• _EXERCISE REQUIREMENTS_: Return all of the material that follows, keeping each line exactly as it is.

■ ■ ■ ■ ■

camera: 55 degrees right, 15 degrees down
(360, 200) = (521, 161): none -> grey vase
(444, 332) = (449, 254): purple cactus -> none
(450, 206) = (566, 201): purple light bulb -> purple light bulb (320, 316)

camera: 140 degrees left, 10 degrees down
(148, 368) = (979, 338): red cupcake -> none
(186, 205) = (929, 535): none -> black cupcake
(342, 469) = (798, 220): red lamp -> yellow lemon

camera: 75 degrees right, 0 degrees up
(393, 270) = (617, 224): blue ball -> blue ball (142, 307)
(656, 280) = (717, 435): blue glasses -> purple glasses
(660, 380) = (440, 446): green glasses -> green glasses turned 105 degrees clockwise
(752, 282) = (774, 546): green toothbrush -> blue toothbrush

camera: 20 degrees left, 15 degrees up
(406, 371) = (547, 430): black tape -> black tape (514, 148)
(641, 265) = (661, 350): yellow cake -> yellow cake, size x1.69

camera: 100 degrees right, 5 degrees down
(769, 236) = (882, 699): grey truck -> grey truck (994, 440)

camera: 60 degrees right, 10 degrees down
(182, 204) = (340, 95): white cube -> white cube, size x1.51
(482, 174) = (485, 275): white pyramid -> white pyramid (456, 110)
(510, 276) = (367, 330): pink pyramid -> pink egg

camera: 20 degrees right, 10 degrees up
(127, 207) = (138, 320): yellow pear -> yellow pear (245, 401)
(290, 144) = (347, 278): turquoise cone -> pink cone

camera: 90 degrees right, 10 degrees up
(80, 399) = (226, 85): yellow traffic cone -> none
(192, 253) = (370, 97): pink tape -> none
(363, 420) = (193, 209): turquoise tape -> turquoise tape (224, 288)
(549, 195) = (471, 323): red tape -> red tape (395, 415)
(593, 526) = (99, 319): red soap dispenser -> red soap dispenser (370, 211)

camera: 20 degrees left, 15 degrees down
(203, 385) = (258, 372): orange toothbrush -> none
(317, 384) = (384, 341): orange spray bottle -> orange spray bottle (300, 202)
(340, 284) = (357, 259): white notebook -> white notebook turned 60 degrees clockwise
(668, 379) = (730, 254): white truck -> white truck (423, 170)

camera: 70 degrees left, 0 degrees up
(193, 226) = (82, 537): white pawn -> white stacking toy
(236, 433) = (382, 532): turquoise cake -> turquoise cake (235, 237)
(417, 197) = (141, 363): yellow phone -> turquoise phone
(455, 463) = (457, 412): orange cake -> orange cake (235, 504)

■ ■ ■ ■ ■

• _OUTPUT FOR THIS EXERCISE_:
camera: 55 degrees right, 15 degrees down
(360, 200) = (521, 161): none -> grey vase
(444, 332) = (449, 254): purple cactus -> none
(450, 206) = (566, 201): purple light bulb -> purple light bulb (320, 316)

camera: 140 degrees left, 10 degrees down
(148, 368) = (979, 338): red cupcake -> none
(186, 205) = (929, 535): none -> black cupcake
(342, 469) = (798, 220): red lamp -> yellow lemon

camera: 75 degrees right, 0 degrees up
(393, 270) = (617, 224): blue ball -> blue ball (142, 307)
(656, 280) = (717, 435): blue glasses -> purple glasses
(660, 380) = (440, 446): green glasses -> green glasses turned 105 degrees clockwise
(752, 282) = (774, 546): green toothbrush -> blue toothbrush

camera: 20 degrees left, 15 degrees up
(406, 371) = (547, 430): black tape -> black tape (514, 148)
(641, 265) = (661, 350): yellow cake -> yellow cake, size x1.69

camera: 100 degrees right, 5 degrees down
(769, 236) = (882, 699): grey truck -> grey truck (994, 440)

camera: 60 degrees right, 10 degrees down
(182, 204) = (340, 95): white cube -> white cube, size x1.51
(482, 174) = (485, 275): white pyramid -> white pyramid (456, 110)
(510, 276) = (367, 330): pink pyramid -> pink egg

camera: 20 degrees right, 10 degrees up
(127, 207) = (138, 320): yellow pear -> yellow pear (245, 401)
(290, 144) = (347, 278): turquoise cone -> pink cone

camera: 90 degrees right, 10 degrees up
(80, 399) = (226, 85): yellow traffic cone -> none
(192, 253) = (370, 97): pink tape -> none
(363, 420) = (193, 209): turquoise tape -> turquoise tape (224, 288)
(549, 195) = (471, 323): red tape -> red tape (395, 415)
(593, 526) = (99, 319): red soap dispenser -> red soap dispenser (370, 211)

camera: 20 degrees left, 15 degrees down
(203, 385) = (258, 372): orange toothbrush -> none
(317, 384) = (384, 341): orange spray bottle -> orange spray bottle (300, 202)
(340, 284) = (357, 259): white notebook -> white notebook turned 60 degrees clockwise
(668, 379) = (730, 254): white truck -> white truck (423, 170)

camera: 70 degrees left, 0 degrees up
(193, 226) = (82, 537): white pawn -> white stacking toy
(236, 433) = (382, 532): turquoise cake -> turquoise cake (235, 237)
(417, 197) = (141, 363): yellow phone -> turquoise phone
(455, 463) = (457, 412): orange cake -> orange cake (235, 504)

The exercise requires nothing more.